--- What the task asks ---
Quote the data below in full, minus the images.
(Dataset content Opens)
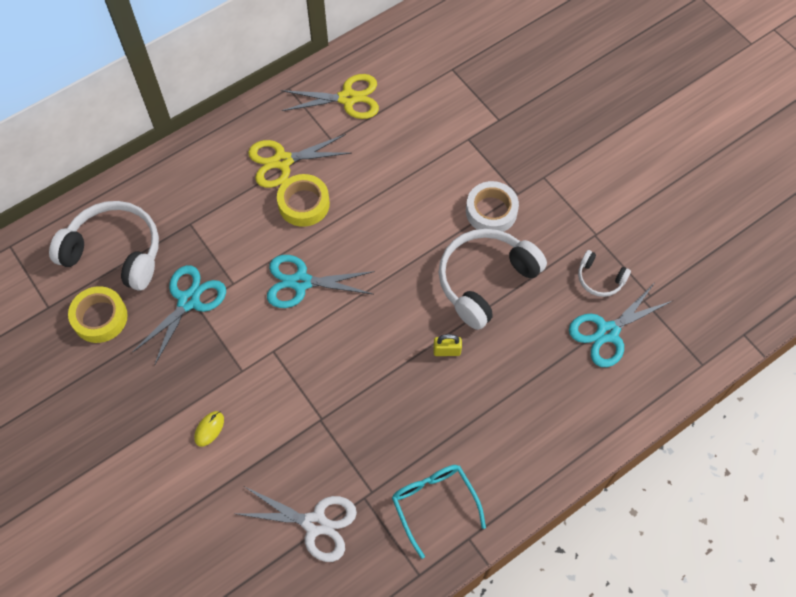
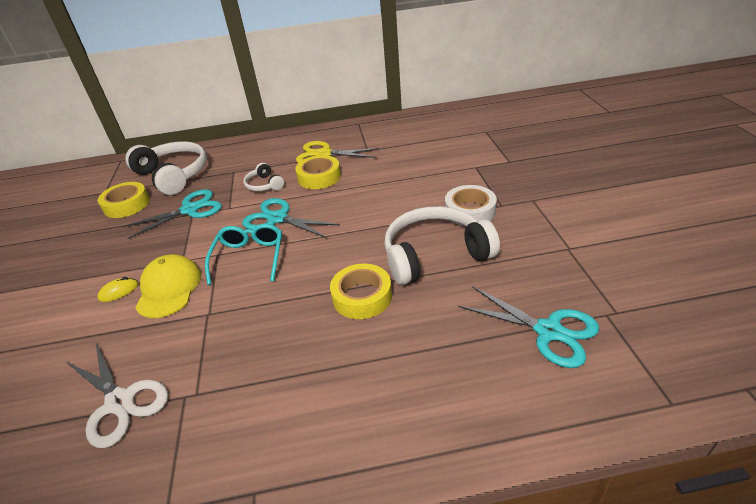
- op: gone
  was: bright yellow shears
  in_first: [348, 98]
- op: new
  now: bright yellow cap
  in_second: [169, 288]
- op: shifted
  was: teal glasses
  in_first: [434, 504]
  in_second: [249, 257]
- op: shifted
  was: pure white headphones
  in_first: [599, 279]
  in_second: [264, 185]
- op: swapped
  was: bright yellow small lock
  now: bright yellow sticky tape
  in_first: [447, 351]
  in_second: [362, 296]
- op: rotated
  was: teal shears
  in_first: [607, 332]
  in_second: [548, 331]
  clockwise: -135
(Dataset content Closes)
--- Written response ---
- op: gone
  was: bright yellow shears
  in_first: [348, 98]
- op: new
  now: bright yellow cap
  in_second: [169, 288]
- op: shifted
  was: teal glasses
  in_first: [434, 504]
  in_second: [249, 257]
- op: shifted
  was: pure white headphones
  in_first: [599, 279]
  in_second: [264, 185]
- op: swapped
  was: bright yellow small lock
  now: bright yellow sticky tape
  in_first: [447, 351]
  in_second: [362, 296]
- op: rotated
  was: teal shears
  in_first: [607, 332]
  in_second: [548, 331]
  clockwise: -135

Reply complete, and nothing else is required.